▶ What the task requires: Everything from the line that has "JOY3 pin VRY: D5 -> D6" to the last line of the listing must be repeated exactly, and nothing more; omit the pictures.

▶ Extracted data:
==========
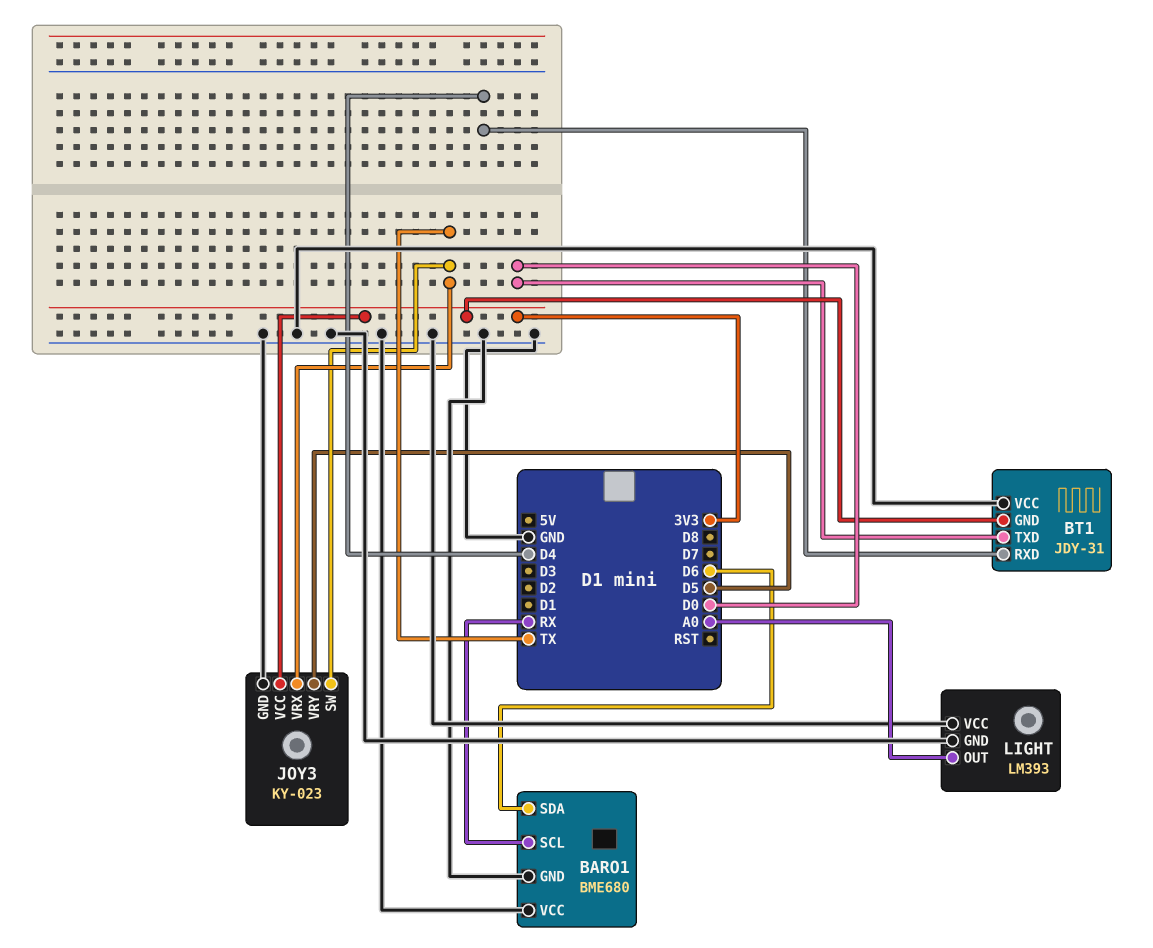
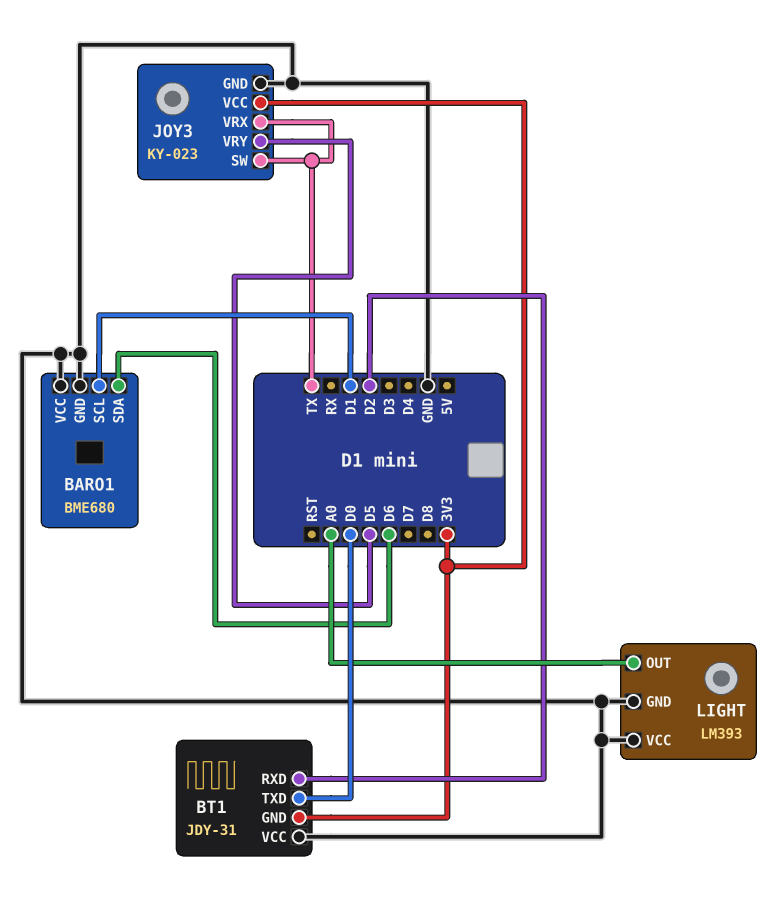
BARO1 pin SCL: RX -> D1
BT1 pin RXD: D4 -> D2

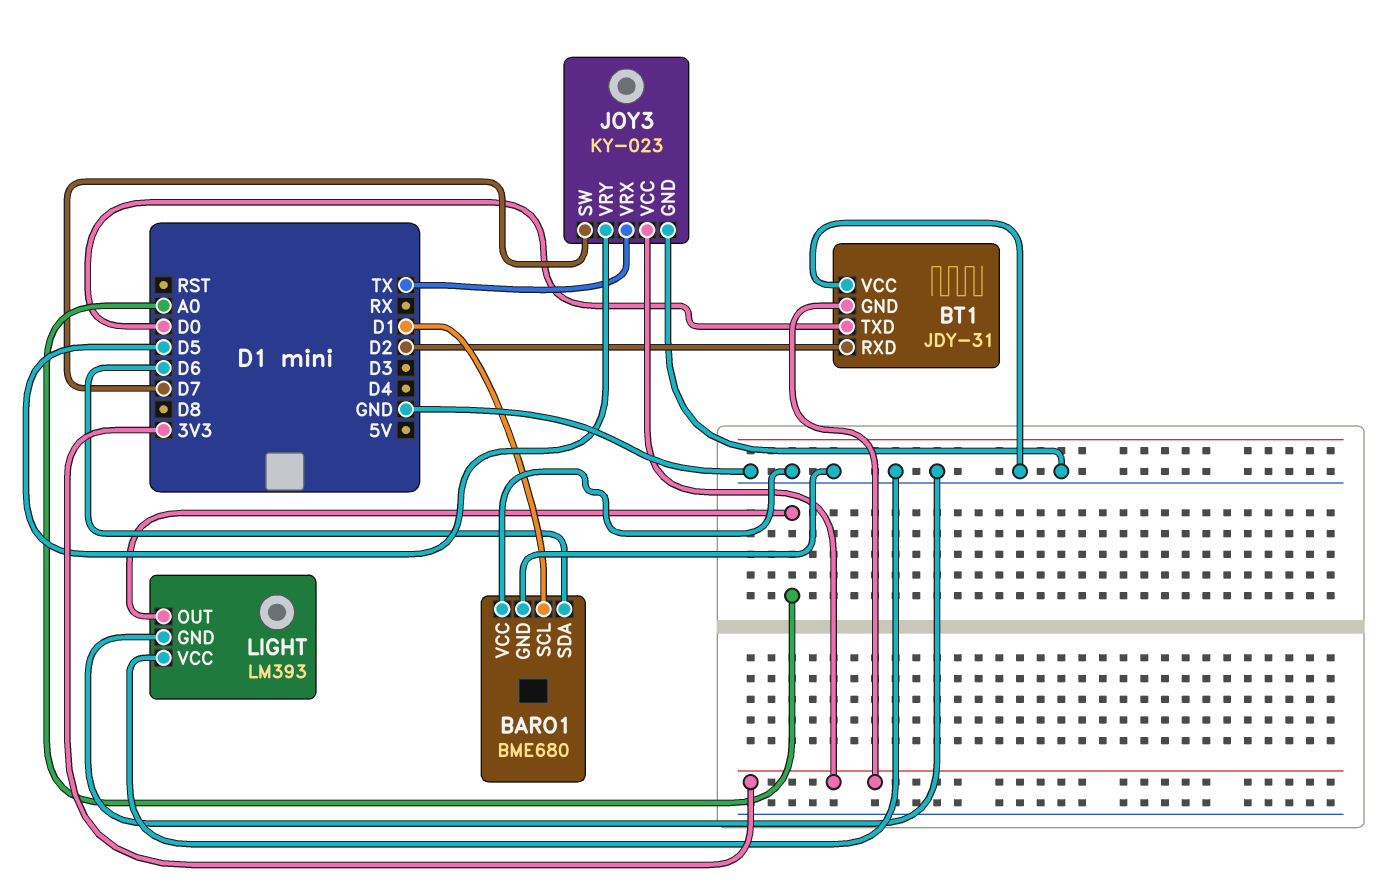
JOY3 pin SW: TX -> D7

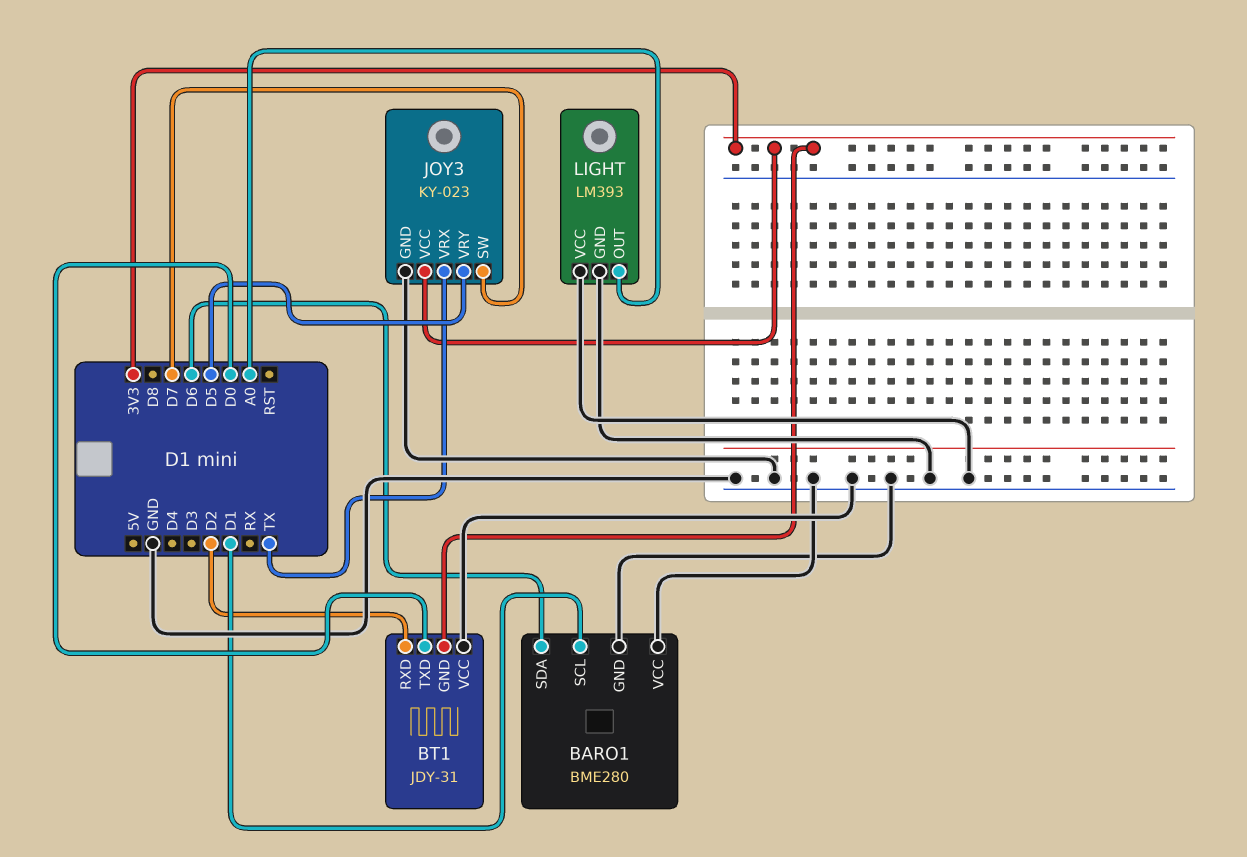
BARO1: BME680 -> BME280

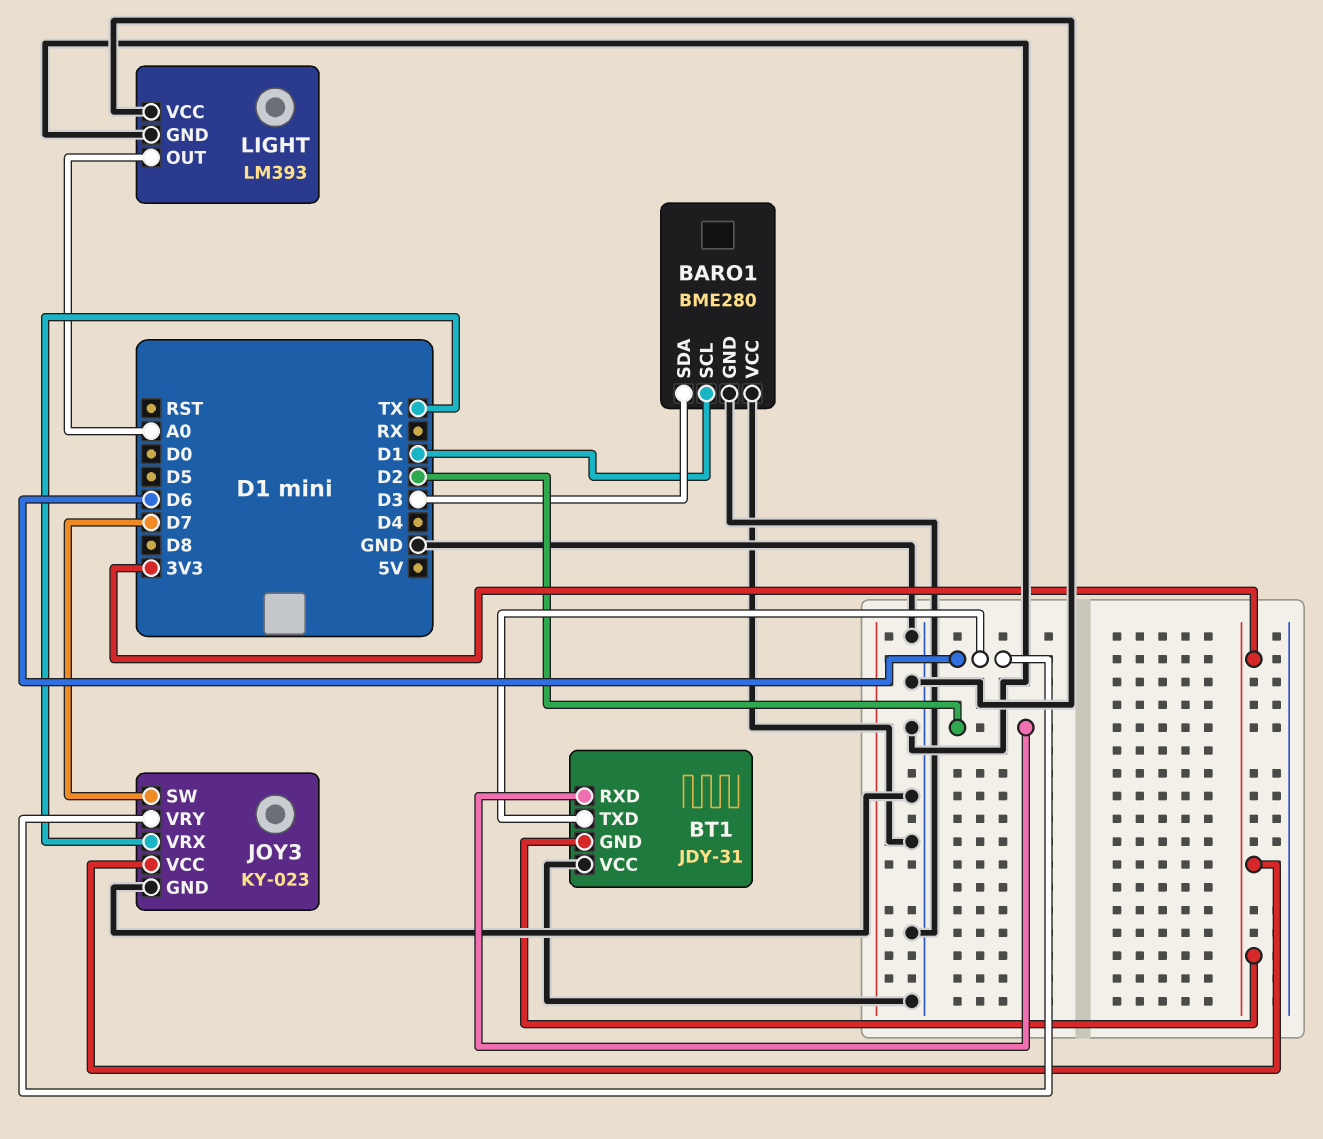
BARO1 pin SDA: D6 -> D3
BT1 pin TXD: D0 -> D6
JOY3 pin VRY: D5 -> D6

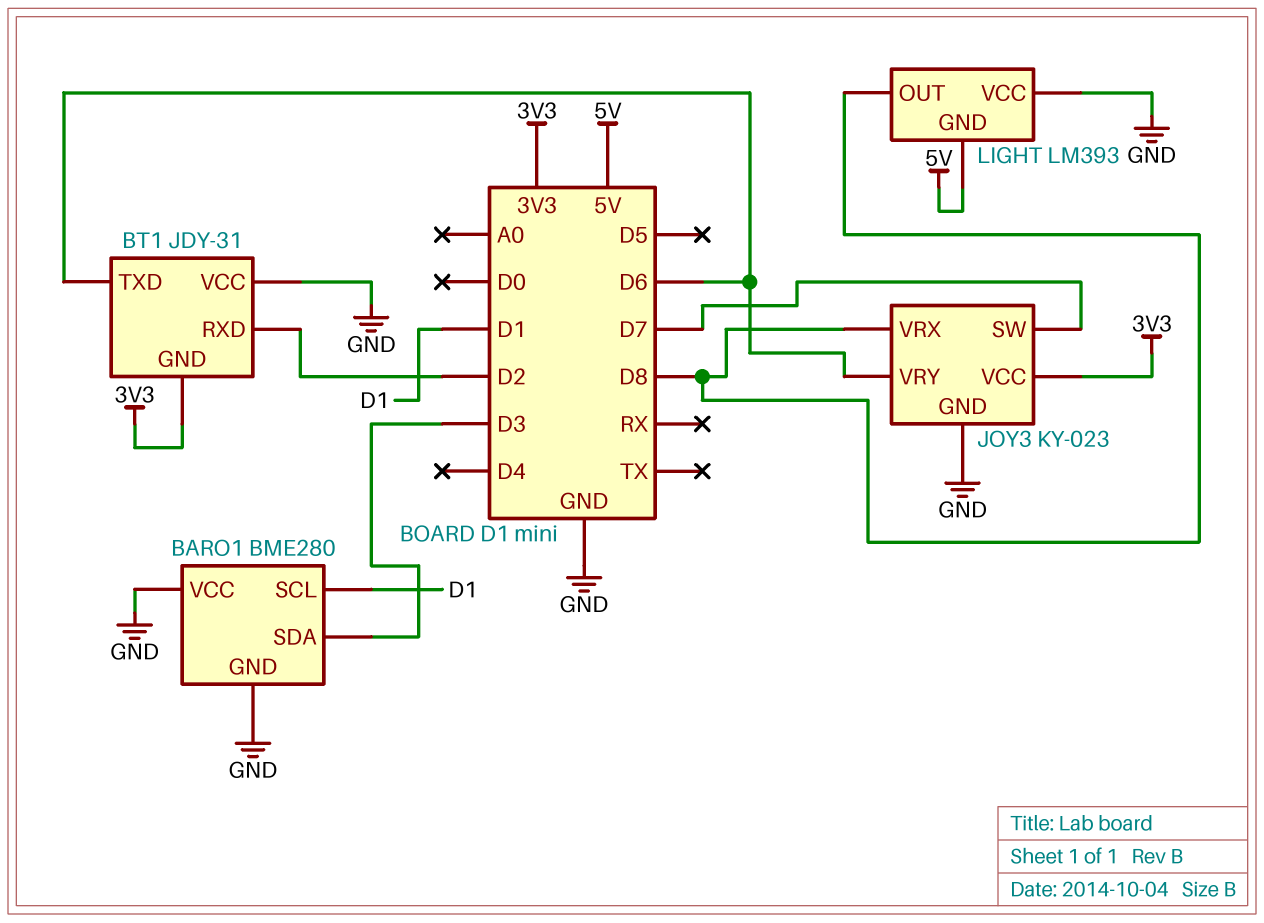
JOY3 pin VRX: TX -> D8
LIGHT pin GND: GND -> 5V
LIGHT pin OUT: A0 -> D8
==========
▶ Answer space:
JOY3 pin VRY: D5 -> D6

JOY3 pin VRX: TX -> D8
LIGHT pin GND: GND -> 5V
LIGHT pin OUT: A0 -> D8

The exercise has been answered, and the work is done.